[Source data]
'''

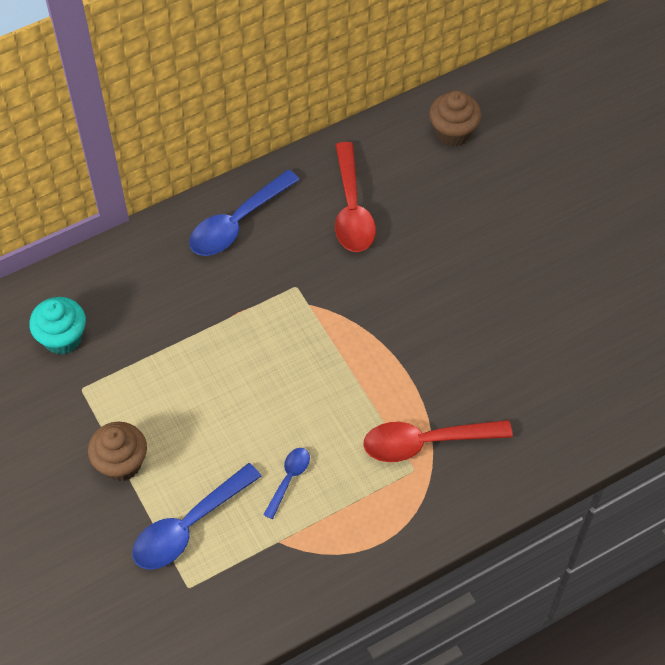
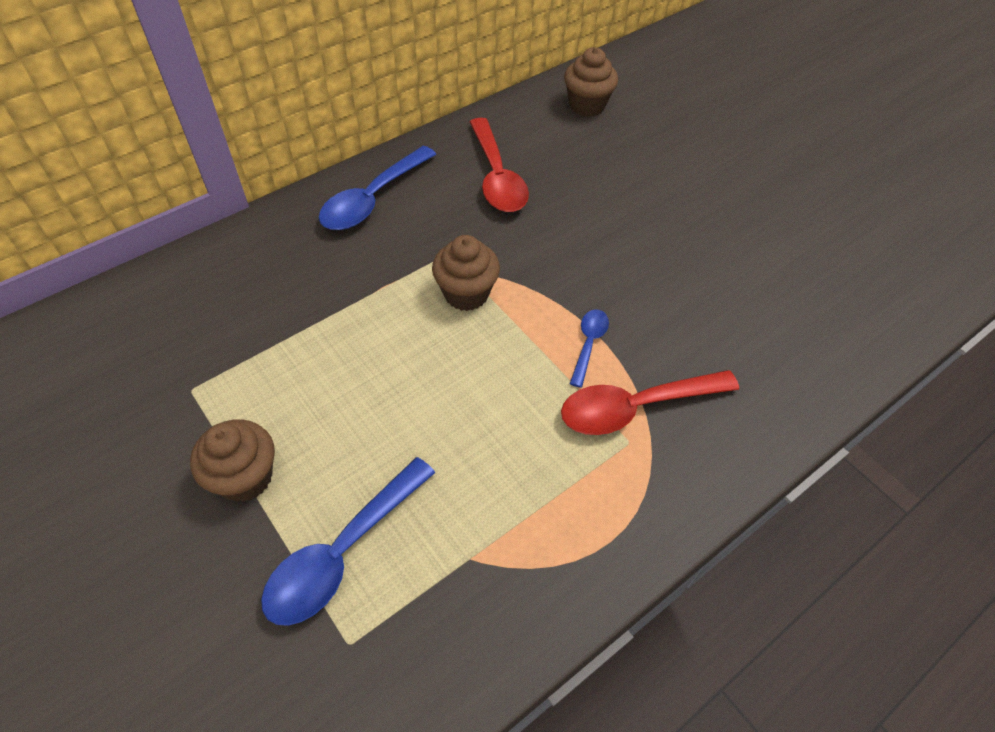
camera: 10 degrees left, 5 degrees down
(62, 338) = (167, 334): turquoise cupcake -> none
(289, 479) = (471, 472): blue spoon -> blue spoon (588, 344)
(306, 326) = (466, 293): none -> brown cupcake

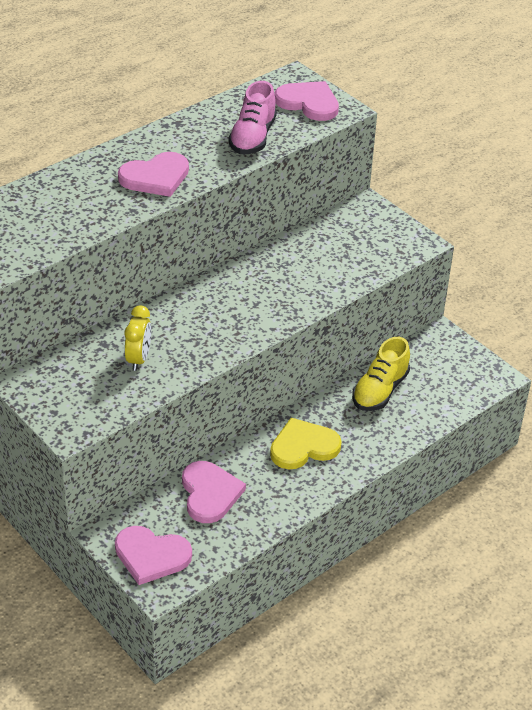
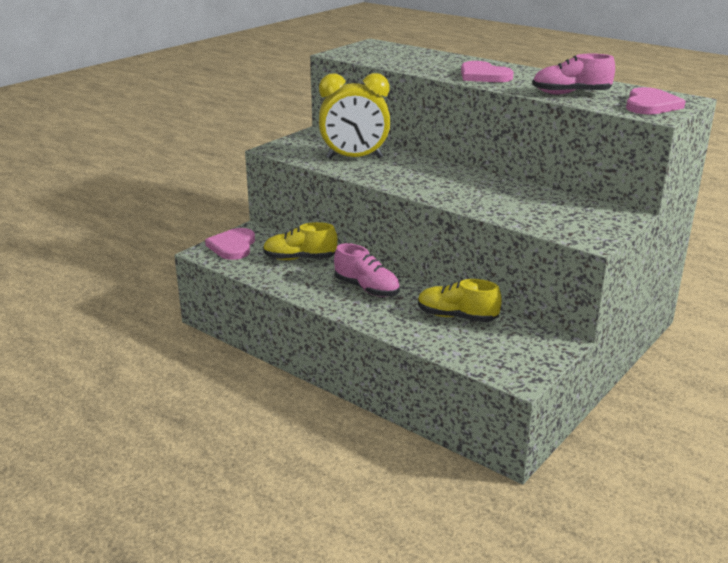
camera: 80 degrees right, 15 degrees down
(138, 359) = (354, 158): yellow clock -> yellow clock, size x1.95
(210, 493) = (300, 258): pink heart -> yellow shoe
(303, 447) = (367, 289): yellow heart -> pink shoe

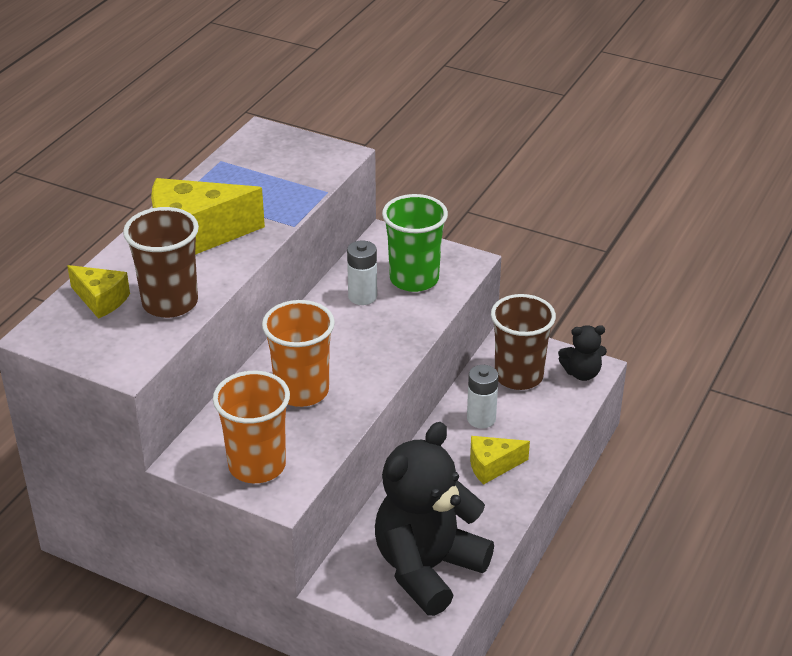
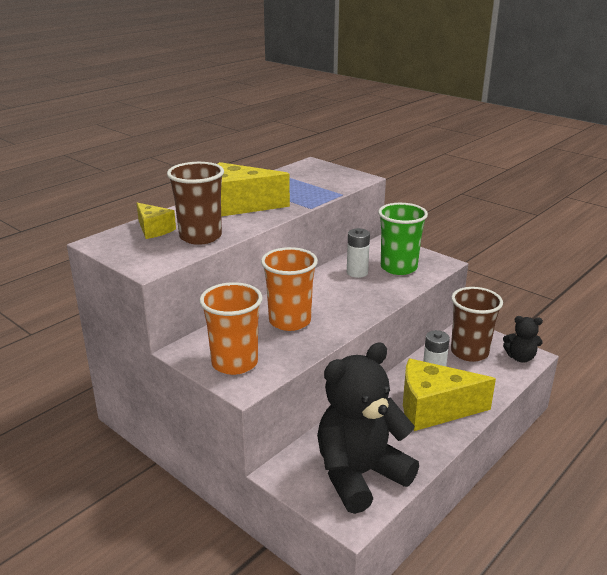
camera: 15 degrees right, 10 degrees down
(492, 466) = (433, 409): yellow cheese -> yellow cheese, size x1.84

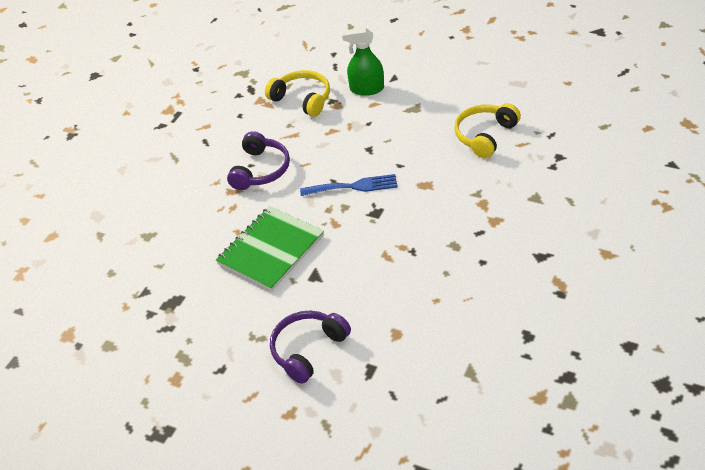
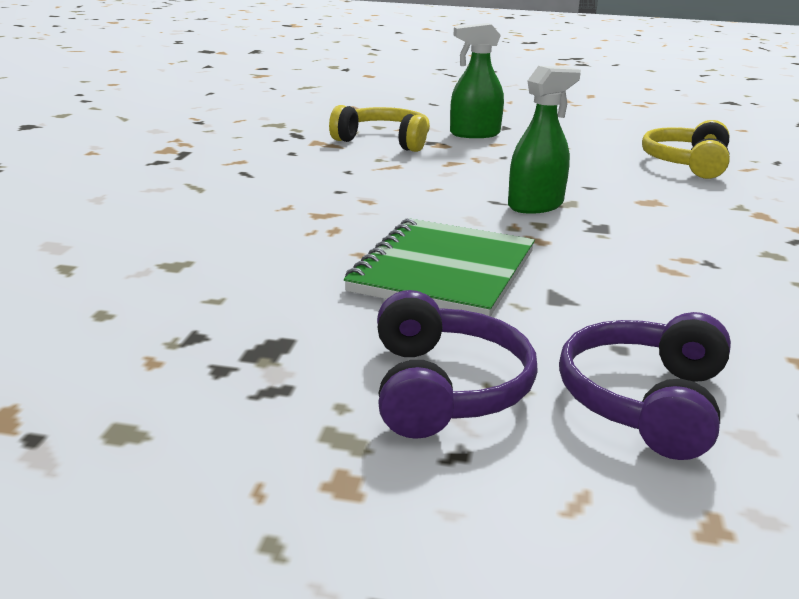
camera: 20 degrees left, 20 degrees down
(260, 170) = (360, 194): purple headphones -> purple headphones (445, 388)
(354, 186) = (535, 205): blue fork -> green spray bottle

'''

▶ [TASK DIRECTIONS]
Among the lines above, find those holding "right" and copy each one.

▶ [PROBLEM SOLUTION]
camera: 80 degrees right, 15 degrees down
camera: 15 degrees right, 10 degrees down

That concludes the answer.